EXERCISE:
Before you reproduce the entries that follow, strip out any image they contain and keep the rest exact.

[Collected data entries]
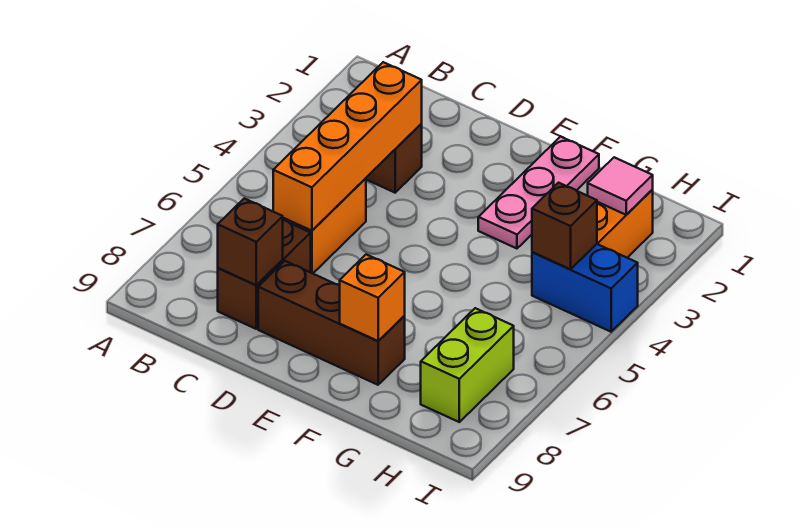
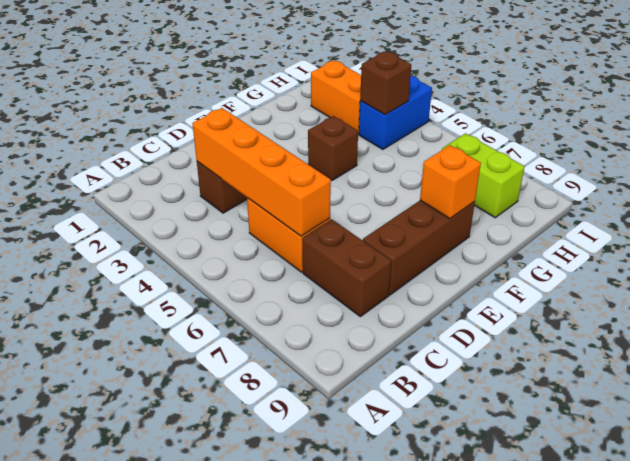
brown brick C8 level 2 -> brown brick F4 level 1
pink plate F1:F3 level 1 -> none
pink tile H2 level 2 -> none

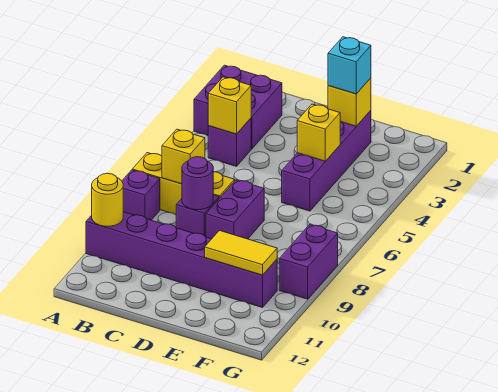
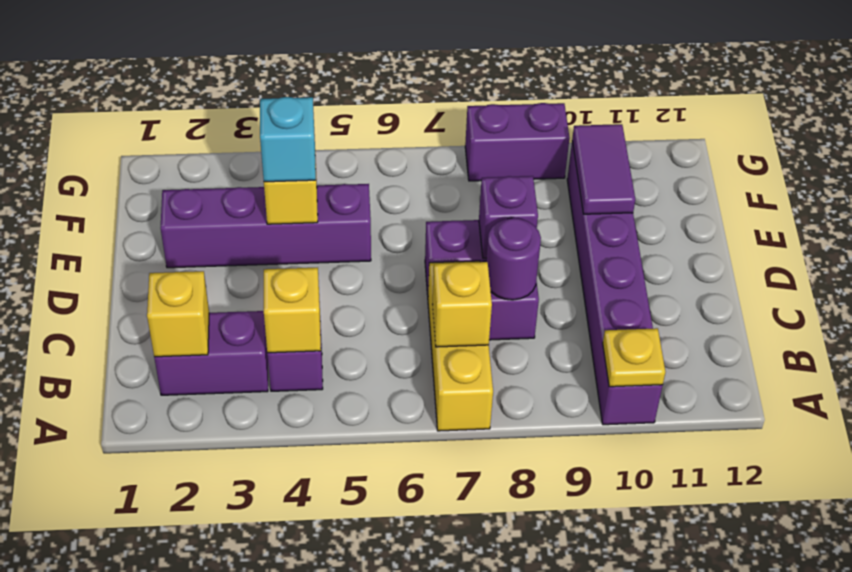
purple brick A2:B3 level 1 -> purple brick B2:B3 level 1
purple brick A8 level 1 -> purple brick D8 level 2
yellow round brick A10 level 2 -> yellow plate A10 level 2
yellow brick E2 level 2 -> yellow brick B2 level 2
cyan brick E2 level 3 -> cyan brick E4 level 3
yellow tile E10:F10 level 2 -> purple tile E10:F10 level 2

RESPONSE BELOW:
brown brick C8 level 2 -> brown brick F4 level 1
pink plate F1:F3 level 1 -> none
pink tile H2 level 2 -> none

purple brick A2:B3 level 1 -> purple brick B2:B3 level 1
purple brick A8 level 1 -> purple brick D8 level 2
yellow round brick A10 level 2 -> yellow plate A10 level 2
yellow brick E2 level 2 -> yellow brick B2 level 2
cyan brick E2 level 3 -> cyan brick E4 level 3
yellow tile E10:F10 level 2 -> purple tile E10:F10 level 2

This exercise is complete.